> _THE PROBLEM_
Whenever a line in this data holds the word "domino", report that line in full.

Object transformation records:
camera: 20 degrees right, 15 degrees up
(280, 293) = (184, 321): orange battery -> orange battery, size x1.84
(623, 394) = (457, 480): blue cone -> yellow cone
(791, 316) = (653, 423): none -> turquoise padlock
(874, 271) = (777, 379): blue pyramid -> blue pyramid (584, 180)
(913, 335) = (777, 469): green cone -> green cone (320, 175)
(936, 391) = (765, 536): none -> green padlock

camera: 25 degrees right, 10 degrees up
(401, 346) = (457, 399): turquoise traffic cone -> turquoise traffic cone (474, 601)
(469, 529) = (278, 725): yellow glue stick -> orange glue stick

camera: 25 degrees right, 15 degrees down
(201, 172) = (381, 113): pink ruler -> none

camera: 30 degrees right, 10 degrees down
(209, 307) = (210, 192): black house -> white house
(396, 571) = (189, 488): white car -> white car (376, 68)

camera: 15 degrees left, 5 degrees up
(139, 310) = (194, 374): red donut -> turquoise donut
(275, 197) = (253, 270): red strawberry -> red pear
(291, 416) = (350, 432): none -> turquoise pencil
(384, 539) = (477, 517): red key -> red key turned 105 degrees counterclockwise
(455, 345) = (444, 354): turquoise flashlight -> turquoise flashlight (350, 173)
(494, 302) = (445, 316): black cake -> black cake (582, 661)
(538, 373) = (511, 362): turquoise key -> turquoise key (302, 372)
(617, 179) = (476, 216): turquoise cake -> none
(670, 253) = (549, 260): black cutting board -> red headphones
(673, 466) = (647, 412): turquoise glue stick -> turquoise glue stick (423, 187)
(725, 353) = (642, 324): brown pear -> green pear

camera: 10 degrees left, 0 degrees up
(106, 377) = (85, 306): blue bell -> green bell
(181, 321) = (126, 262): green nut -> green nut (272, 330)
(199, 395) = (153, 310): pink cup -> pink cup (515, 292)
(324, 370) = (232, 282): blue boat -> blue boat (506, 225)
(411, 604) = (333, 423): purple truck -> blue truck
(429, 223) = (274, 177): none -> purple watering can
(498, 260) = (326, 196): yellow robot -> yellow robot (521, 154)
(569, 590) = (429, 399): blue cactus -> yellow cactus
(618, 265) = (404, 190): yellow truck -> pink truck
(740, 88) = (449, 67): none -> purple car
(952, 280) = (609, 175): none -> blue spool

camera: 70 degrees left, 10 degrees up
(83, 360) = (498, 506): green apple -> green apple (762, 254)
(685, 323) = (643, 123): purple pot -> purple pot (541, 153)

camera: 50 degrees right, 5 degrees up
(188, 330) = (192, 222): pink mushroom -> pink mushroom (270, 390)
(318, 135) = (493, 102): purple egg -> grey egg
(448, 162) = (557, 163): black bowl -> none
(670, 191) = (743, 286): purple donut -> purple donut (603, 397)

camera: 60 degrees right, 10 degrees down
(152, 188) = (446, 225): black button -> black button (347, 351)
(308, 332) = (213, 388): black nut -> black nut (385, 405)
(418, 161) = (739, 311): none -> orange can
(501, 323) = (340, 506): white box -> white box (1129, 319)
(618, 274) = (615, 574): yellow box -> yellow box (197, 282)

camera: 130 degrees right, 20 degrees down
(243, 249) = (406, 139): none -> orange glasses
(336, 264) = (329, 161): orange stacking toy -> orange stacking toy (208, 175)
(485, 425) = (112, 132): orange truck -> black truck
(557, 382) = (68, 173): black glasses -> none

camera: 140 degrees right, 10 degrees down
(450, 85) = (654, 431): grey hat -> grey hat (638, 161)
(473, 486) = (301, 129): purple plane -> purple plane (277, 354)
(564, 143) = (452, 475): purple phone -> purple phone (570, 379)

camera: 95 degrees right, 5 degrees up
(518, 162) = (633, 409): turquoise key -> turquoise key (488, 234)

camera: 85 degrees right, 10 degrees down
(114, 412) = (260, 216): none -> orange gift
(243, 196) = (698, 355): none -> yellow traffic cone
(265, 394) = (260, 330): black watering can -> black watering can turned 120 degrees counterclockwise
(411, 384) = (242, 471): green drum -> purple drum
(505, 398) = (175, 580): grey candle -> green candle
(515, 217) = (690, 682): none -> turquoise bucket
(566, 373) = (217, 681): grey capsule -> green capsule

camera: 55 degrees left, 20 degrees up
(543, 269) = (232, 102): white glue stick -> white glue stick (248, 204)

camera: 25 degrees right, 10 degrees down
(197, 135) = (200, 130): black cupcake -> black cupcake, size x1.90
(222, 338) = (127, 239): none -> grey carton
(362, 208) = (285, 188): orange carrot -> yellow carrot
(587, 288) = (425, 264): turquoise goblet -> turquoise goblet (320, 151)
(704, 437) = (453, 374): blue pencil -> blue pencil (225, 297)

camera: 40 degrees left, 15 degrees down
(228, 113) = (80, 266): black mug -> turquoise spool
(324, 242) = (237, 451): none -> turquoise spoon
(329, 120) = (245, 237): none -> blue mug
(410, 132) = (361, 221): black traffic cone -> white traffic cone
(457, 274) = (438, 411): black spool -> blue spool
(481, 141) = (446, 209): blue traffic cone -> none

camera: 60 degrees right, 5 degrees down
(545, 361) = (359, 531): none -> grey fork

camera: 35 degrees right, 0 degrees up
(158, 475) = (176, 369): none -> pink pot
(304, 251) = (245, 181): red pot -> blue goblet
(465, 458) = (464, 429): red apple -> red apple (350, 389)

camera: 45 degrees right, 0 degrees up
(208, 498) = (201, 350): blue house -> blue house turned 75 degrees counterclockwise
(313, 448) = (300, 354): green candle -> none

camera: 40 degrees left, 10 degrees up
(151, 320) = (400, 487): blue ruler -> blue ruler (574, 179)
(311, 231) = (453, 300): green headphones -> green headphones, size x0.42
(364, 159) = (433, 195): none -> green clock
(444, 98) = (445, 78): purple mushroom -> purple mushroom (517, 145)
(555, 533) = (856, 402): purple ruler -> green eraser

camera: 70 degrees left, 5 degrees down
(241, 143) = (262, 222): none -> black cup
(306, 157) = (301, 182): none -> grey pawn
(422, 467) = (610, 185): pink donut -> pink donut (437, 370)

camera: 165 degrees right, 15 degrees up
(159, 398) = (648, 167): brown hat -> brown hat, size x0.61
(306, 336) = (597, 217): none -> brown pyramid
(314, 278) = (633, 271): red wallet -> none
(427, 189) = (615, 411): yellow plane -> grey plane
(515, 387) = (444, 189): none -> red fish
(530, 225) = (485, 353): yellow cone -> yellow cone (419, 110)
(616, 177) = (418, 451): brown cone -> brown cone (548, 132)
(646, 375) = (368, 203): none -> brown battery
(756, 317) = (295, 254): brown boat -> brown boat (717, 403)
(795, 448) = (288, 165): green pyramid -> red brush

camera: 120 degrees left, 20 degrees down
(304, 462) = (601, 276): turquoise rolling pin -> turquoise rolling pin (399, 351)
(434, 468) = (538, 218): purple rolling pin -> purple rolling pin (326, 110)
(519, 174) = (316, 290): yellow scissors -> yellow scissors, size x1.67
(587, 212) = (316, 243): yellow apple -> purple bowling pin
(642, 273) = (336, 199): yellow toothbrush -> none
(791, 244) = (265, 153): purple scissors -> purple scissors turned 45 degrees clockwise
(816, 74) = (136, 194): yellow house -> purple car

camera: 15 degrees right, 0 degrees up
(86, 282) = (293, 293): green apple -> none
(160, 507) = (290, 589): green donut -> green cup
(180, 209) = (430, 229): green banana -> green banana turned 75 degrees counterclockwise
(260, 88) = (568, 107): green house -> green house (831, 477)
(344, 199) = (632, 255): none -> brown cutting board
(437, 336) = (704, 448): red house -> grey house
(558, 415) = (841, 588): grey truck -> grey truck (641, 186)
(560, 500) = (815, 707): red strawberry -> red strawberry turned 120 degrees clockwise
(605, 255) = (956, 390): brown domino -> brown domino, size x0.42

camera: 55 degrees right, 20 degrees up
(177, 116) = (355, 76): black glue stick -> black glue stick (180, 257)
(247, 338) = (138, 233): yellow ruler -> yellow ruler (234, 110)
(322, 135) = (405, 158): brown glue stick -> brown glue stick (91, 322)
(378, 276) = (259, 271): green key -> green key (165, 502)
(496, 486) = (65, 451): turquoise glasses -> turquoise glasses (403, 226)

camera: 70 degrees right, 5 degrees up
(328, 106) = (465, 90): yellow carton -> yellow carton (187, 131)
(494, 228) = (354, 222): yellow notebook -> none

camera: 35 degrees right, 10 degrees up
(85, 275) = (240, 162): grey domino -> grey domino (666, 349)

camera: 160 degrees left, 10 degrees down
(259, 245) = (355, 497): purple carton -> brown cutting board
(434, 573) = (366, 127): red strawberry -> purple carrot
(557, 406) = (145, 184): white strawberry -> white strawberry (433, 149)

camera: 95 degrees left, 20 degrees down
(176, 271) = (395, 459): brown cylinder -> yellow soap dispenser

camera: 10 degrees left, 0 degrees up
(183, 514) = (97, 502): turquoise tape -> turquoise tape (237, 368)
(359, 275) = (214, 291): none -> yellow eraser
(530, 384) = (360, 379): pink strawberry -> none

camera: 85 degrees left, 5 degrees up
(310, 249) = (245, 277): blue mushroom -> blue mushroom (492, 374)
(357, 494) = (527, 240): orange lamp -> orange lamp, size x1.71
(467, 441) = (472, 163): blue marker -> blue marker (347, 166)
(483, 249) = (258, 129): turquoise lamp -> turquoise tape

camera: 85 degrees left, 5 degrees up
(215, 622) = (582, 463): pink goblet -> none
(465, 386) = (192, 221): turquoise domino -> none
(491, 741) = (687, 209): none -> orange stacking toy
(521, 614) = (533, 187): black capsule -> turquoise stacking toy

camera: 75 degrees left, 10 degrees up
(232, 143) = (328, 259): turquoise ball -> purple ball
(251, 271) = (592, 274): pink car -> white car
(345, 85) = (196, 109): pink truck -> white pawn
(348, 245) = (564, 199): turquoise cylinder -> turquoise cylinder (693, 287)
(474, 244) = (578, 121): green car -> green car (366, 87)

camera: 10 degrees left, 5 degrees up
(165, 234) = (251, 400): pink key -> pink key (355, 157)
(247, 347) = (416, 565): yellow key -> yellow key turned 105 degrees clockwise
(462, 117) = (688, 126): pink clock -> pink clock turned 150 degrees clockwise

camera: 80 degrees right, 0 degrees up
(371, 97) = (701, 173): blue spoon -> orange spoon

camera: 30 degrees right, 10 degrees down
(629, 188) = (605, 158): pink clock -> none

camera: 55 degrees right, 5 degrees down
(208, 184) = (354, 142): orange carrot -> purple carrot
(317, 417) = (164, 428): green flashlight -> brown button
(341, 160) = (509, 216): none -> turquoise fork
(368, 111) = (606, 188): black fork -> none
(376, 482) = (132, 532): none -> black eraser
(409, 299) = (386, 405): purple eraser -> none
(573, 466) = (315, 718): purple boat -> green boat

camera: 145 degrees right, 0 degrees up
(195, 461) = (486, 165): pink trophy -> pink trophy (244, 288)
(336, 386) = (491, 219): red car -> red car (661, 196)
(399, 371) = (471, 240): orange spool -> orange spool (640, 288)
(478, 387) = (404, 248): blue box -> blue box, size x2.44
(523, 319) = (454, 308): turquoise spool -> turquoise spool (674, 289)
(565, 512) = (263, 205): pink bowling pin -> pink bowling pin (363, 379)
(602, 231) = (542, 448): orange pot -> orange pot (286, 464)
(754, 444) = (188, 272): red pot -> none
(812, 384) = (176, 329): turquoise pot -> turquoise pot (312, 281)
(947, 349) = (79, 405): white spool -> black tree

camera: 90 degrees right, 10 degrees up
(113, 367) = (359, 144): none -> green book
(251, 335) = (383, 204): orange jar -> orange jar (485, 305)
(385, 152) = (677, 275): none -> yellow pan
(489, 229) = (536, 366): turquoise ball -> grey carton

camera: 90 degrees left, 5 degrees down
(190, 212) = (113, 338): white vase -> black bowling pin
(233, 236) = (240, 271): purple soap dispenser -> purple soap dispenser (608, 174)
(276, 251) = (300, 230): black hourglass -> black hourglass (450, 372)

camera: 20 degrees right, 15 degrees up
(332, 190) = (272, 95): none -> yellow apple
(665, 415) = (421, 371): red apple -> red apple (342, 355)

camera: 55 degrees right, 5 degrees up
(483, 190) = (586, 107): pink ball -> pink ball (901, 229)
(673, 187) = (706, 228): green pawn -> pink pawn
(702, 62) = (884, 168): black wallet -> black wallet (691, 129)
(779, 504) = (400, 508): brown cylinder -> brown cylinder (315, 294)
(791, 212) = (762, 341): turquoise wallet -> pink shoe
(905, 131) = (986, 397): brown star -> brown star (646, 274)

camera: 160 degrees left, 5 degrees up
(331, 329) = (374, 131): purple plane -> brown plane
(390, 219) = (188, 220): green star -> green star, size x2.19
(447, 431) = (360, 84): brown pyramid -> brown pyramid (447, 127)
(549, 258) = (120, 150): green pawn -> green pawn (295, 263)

> _RESULT OF THIS EXERCISE_
(605, 255) = (956, 390): brown domino -> brown domino, size x0.42
(85, 275) = (240, 162): grey domino -> grey domino (666, 349)
(465, 386) = (192, 221): turquoise domino -> none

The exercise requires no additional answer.